From the entries provided below, copy each line that contains the word "gray".

▸ EXERCISE DATA
────────────────────────────────────────
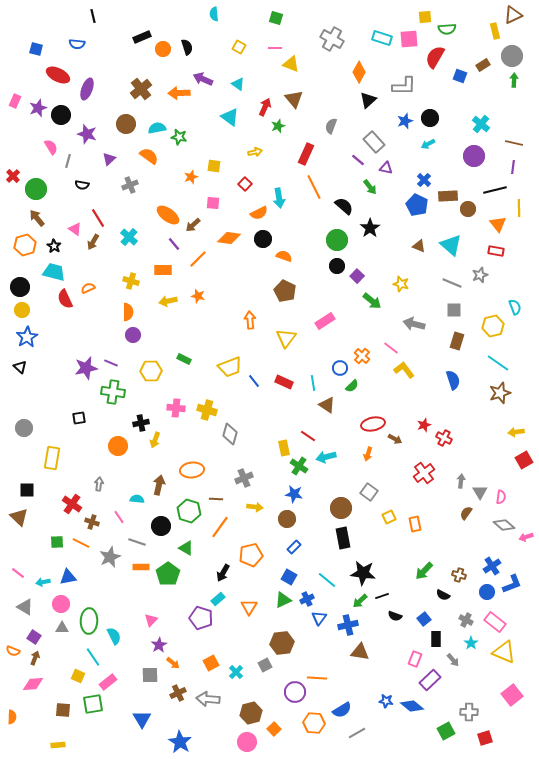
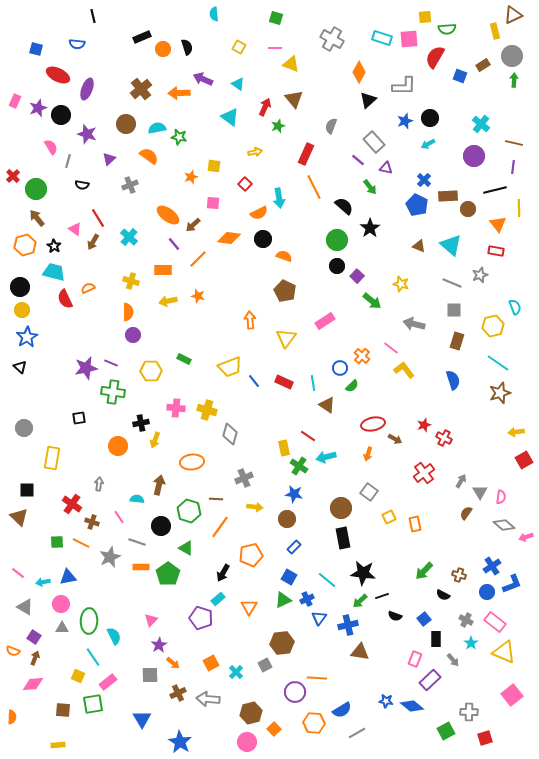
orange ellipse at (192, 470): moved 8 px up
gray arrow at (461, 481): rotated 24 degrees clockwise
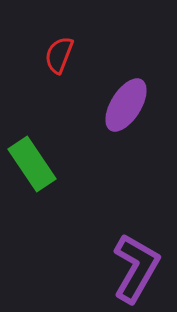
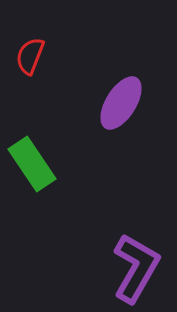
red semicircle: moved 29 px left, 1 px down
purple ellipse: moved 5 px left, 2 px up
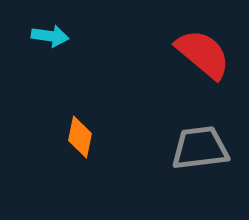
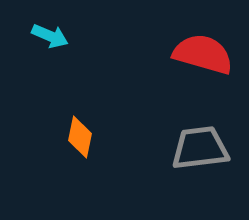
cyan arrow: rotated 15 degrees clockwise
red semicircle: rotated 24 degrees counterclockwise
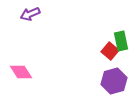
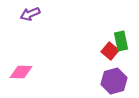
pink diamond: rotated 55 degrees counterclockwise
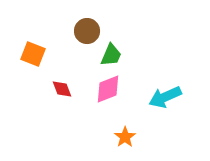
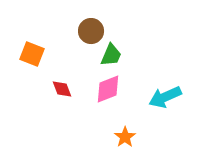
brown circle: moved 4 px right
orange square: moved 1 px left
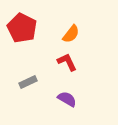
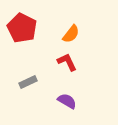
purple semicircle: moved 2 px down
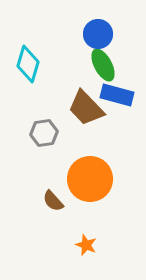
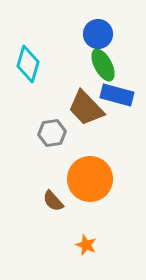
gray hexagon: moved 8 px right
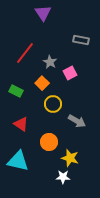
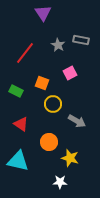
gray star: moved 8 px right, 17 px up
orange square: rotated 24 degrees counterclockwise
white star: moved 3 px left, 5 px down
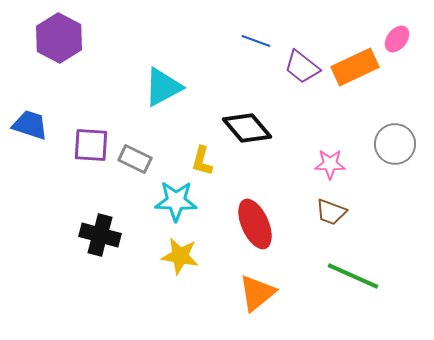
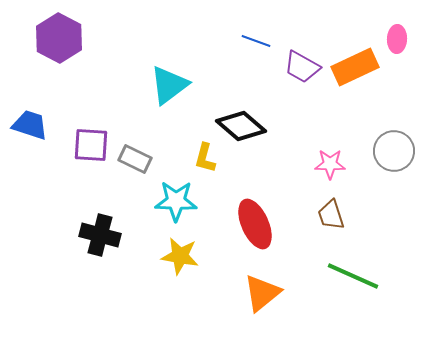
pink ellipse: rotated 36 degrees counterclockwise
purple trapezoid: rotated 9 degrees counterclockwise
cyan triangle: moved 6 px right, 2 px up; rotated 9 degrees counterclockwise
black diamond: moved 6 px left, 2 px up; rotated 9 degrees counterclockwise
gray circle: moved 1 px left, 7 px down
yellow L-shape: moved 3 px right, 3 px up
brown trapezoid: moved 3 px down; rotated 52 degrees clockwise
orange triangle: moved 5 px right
────────────────────────────────────────
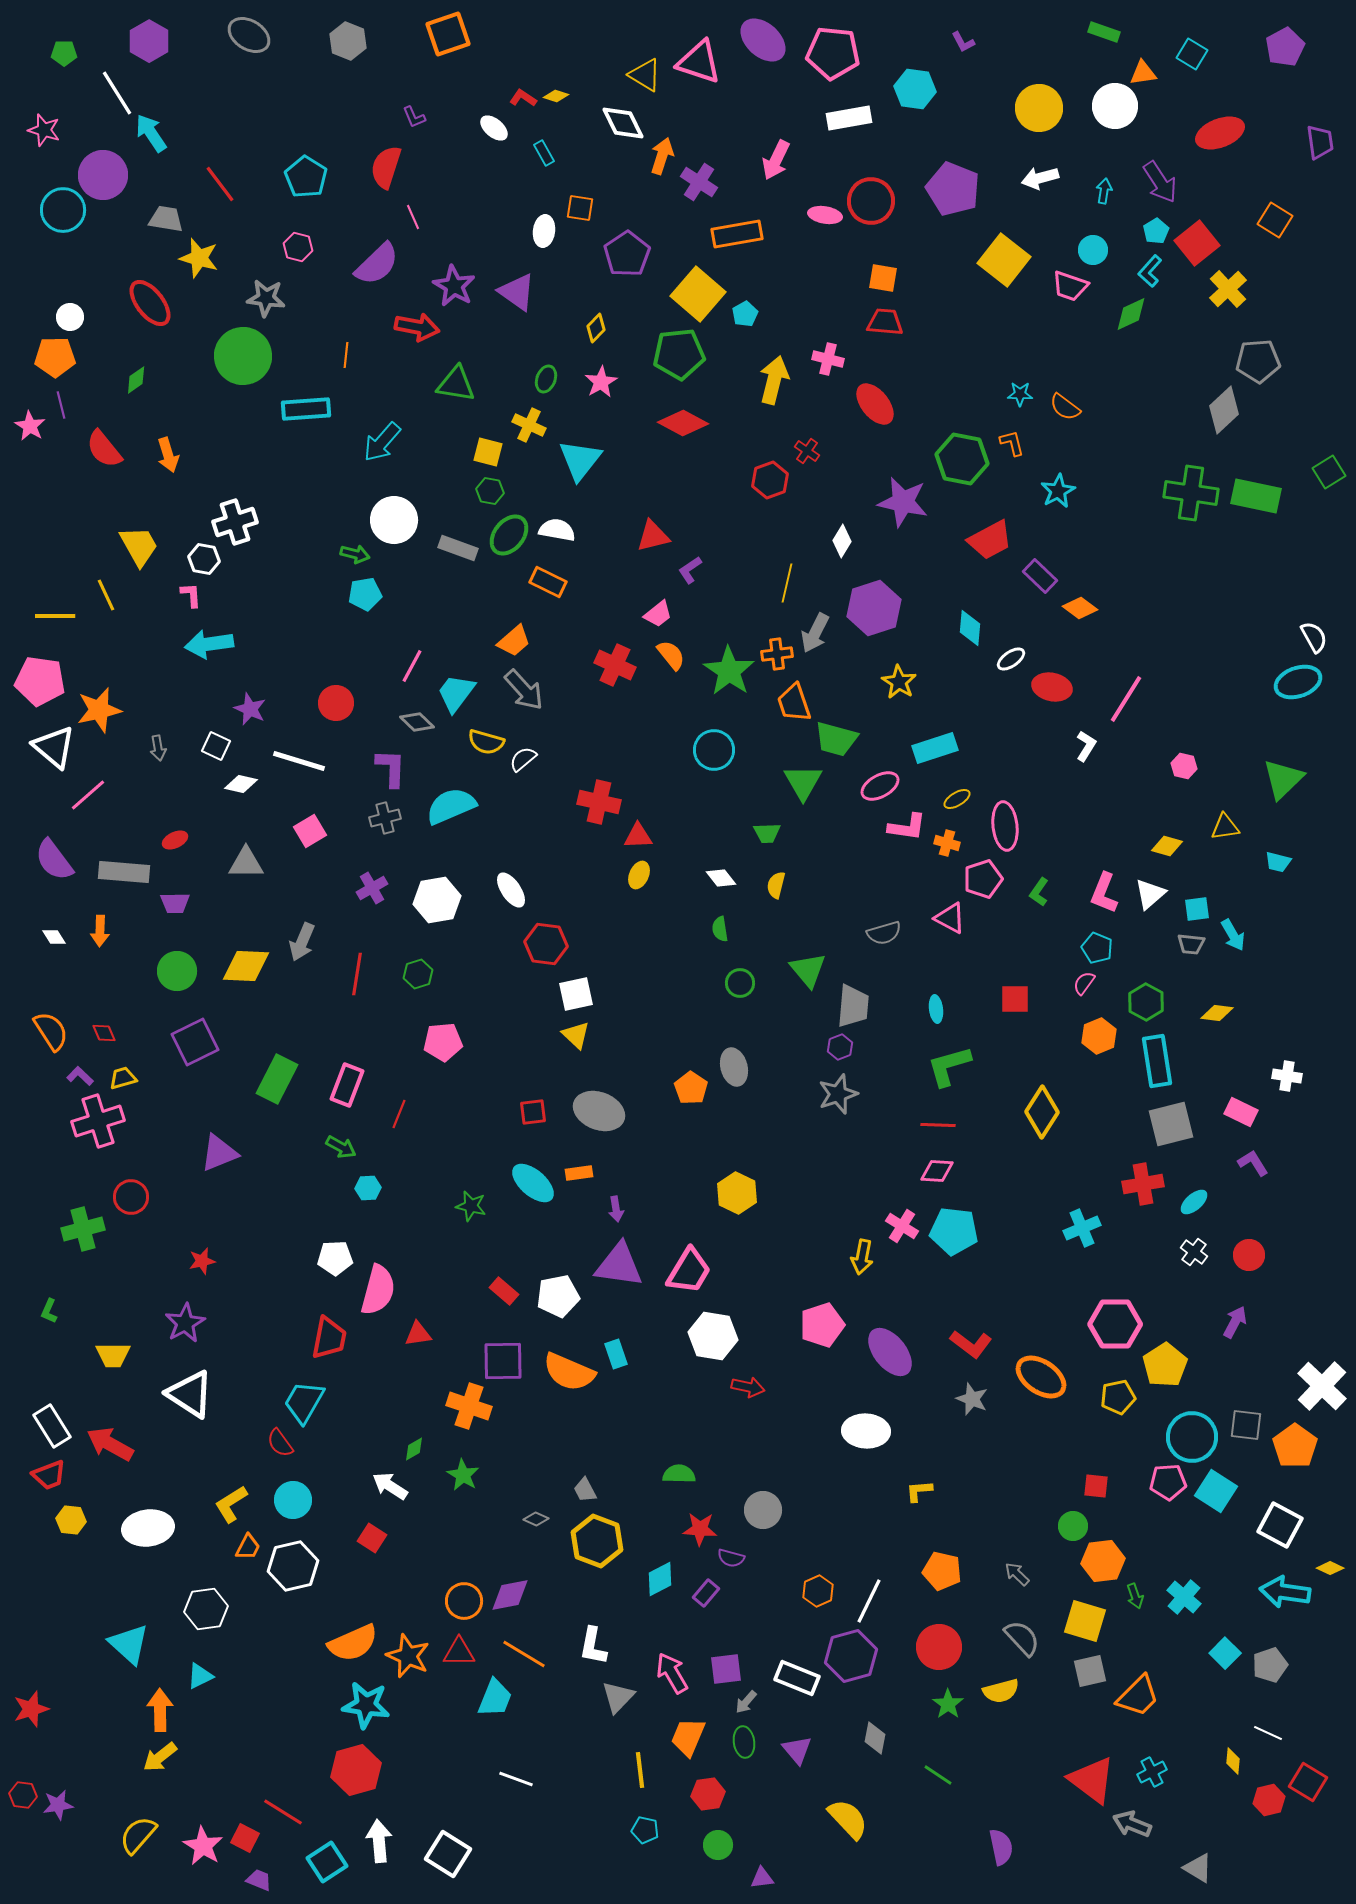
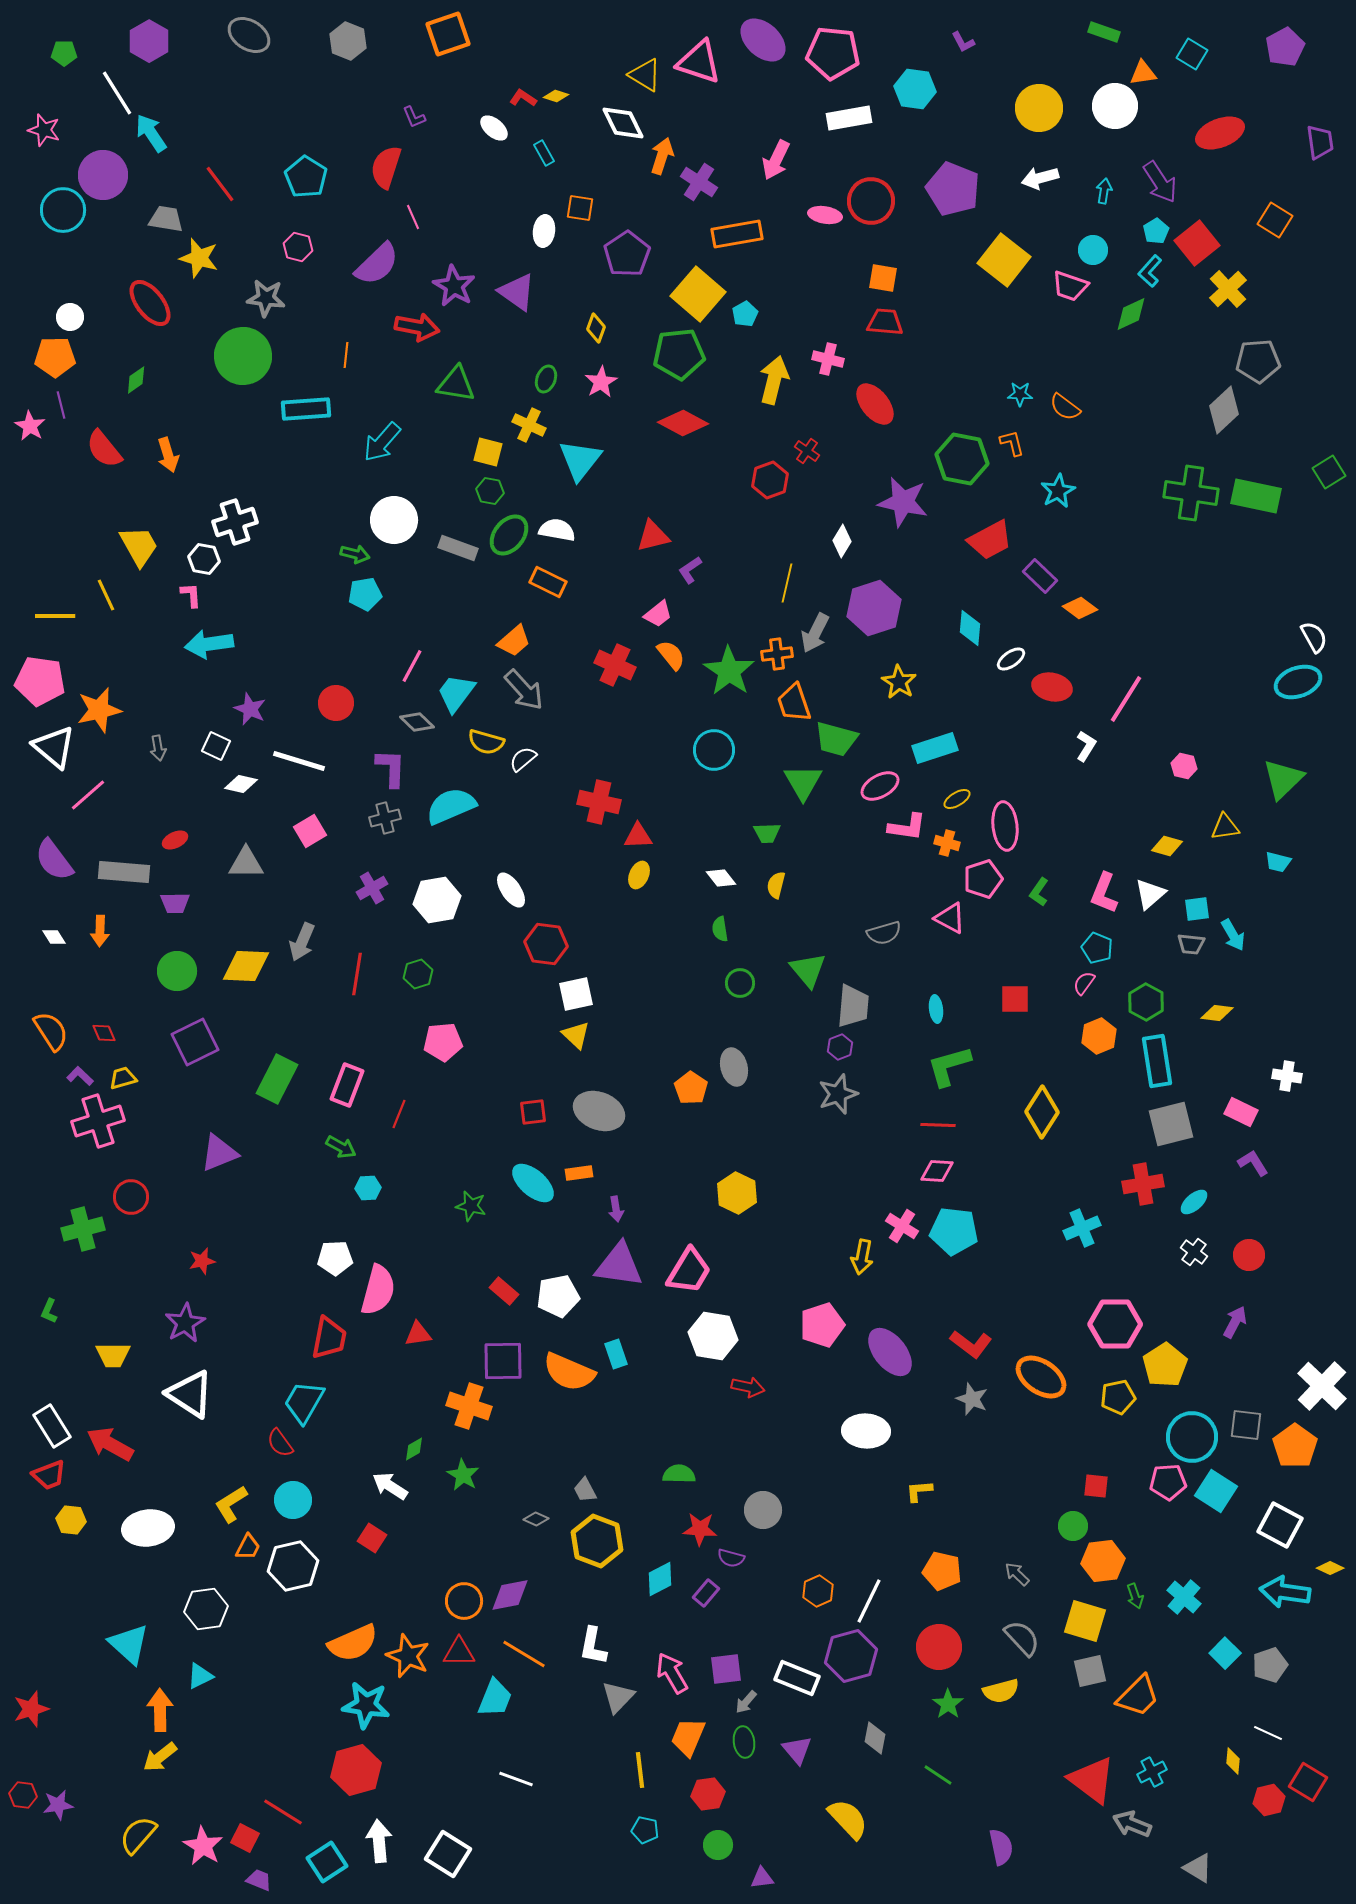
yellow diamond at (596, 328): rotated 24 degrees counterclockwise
────────────────────────────────────────
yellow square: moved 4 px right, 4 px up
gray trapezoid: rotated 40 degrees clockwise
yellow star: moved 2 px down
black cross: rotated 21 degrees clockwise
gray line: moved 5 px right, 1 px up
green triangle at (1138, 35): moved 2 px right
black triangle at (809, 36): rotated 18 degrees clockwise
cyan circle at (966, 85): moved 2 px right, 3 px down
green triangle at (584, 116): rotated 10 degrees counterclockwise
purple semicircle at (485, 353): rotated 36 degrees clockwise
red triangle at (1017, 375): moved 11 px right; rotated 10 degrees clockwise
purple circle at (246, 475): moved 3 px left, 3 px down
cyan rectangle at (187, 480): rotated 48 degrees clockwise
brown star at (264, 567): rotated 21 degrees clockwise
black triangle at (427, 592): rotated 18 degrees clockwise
────────────────────────────────────────
▸ FINAL ANSWER
gray arrow at (461, 481): rotated 24 degrees clockwise
gray hexagon: moved 8 px right
gray star: moved 8 px right, 17 px up
gray circle: moved 1 px left, 7 px down
gray trapezoid: rotated 40 degrees clockwise
gray line: moved 5 px right, 1 px up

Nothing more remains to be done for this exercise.